**TASK BRIEF:**
For this task, every record below must be reproduced exactly.

**PROVIDED DATA:**

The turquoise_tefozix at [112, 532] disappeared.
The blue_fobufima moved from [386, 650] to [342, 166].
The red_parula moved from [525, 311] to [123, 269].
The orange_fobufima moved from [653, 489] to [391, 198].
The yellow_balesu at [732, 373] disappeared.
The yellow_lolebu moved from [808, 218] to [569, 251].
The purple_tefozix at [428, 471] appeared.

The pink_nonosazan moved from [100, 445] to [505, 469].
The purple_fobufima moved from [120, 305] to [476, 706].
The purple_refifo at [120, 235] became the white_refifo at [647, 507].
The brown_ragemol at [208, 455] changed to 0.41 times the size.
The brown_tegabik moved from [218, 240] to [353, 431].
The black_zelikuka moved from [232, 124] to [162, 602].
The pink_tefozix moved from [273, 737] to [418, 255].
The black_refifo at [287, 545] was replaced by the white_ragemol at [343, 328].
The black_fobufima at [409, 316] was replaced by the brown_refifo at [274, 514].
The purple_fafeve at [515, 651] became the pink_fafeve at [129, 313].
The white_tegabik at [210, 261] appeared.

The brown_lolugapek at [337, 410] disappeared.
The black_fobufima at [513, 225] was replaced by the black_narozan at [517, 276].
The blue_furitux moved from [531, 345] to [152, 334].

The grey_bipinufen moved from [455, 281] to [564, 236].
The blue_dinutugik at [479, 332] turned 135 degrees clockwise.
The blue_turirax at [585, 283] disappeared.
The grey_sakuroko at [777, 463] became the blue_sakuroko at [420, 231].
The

**YOUR SOLUTION:**
The turquoise_tefozix at [112, 532] disappeared.
The blue_fobufima moved from [386, 650] to [342, 166].
The red_parula moved from [525, 311] to [123, 269].
The orange_fobufima moved from [653, 489] to [391, 198].
The yellow_balesu at [732, 373] disappeared.
The yellow_lolebu moved from [808, 218] to [569, 251].
The purple_tefozix at [428, 471] appeared.

The pink_nonosazan moved from [100, 445] to [505, 469].
The purple_fobufima moved from [120, 305] to [476, 706].
The purple_refifo at [120, 235] became the white_refifo at [647, 507].
The brown_ragemol at [208, 455] changed to 0.41 times the size.
The brown_tegabik moved from [218, 240] to [353, 431].
The black_zelikuka moved from [232, 124] to [162, 602].
The pink_tefozix moved from [273, 737] to [418, 255].
The black_refifo at [287, 545] was replaced by the white_ragemol at [343, 328].
The black_fobufima at [409, 316] was replaced by the brown_refifo at [274, 514].
The purple_fafeve at [515, 651] became the pink_fafeve at [129, 313].
The white_tegabik at [210, 261] appeared.

The brown_lolugapek at [337, 410] disappeared.
The black_fobufima at [513, 225] was replaced by the black_narozan at [517, 276].
The blue_furitux moved from [531, 345] to [152, 334].

The grey_bipinufen moved from [455, 281] to [564, 236].
The blue_dinutugik at [479, 332] turned 135 degrees clockwise.
The blue_turirax at [585, 283] disappeared.
The grey_sakuroko at [777, 463] became the blue_sakuroko at [420, 231].
The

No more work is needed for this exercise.